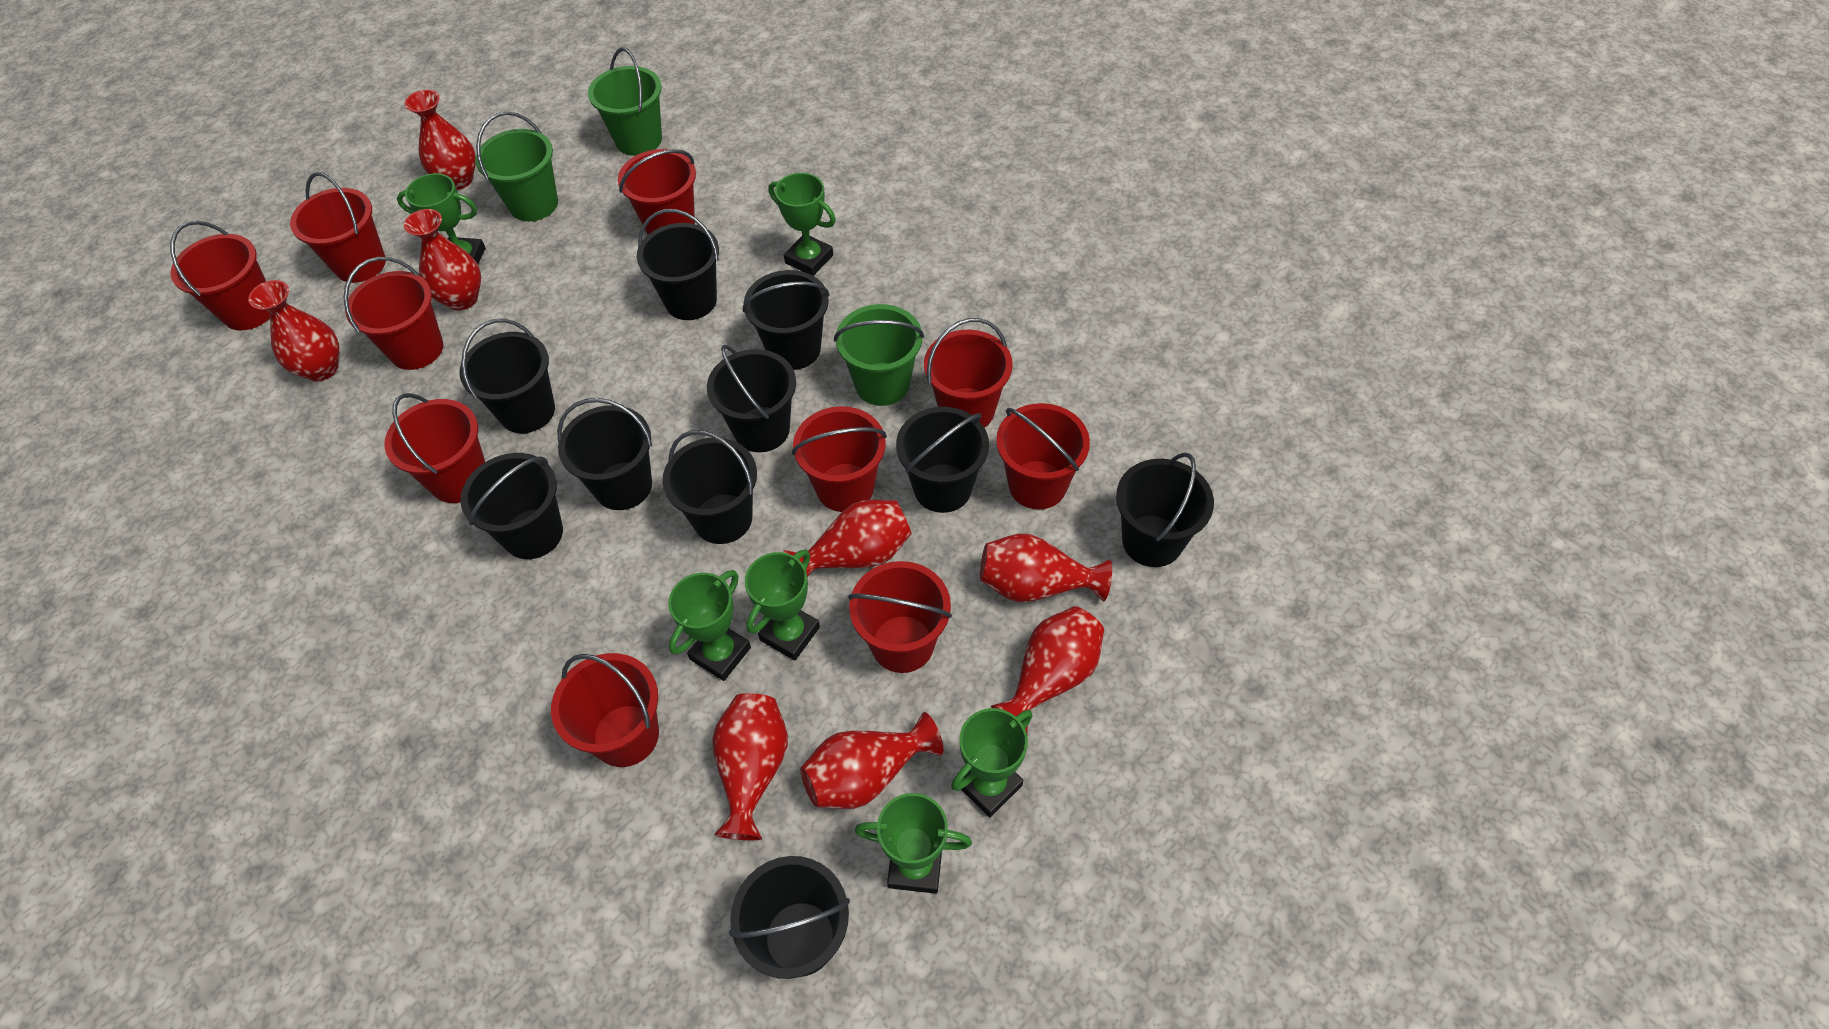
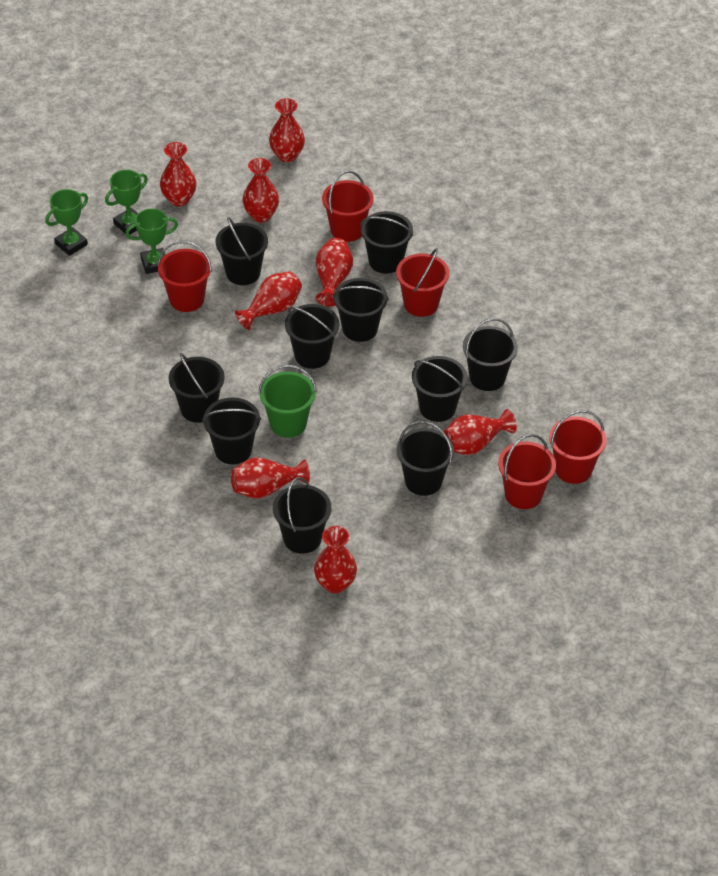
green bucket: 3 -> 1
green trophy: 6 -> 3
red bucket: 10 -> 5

...

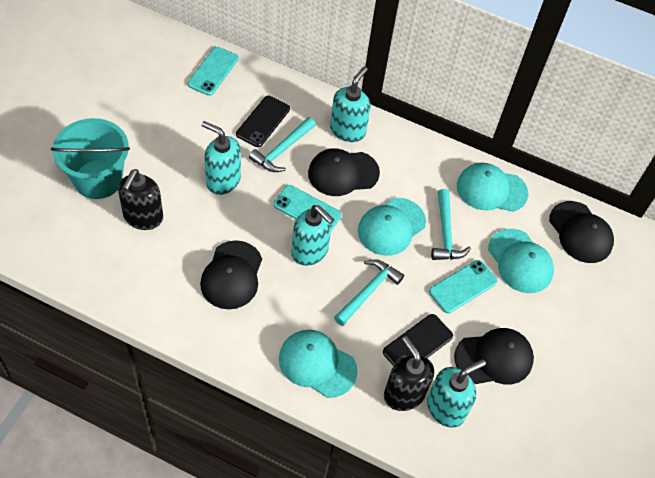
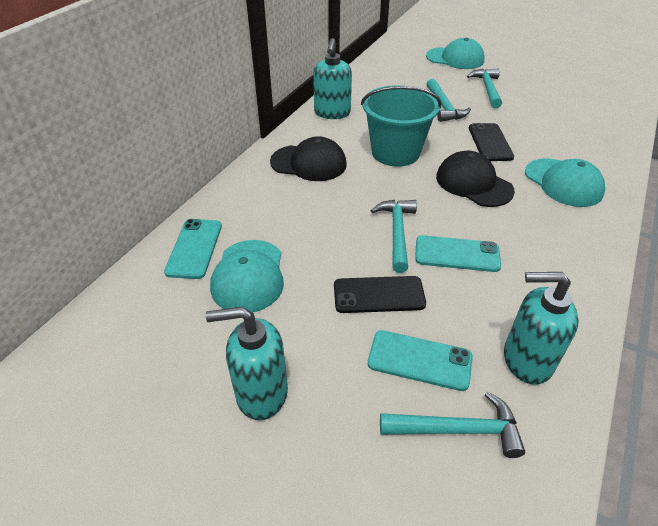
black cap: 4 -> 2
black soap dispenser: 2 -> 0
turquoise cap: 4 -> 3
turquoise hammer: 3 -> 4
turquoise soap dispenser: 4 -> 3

AIM OF THE TASK
Quote the data above from the line containing "turquoise cap: 4 -> 3" to the line containing "turquoise soap dispenser: 4 -> 3", inclusive, and stop.

ANSWER TO THE EXERCISE
turquoise cap: 4 -> 3
turquoise hammer: 3 -> 4
turquoise soap dispenser: 4 -> 3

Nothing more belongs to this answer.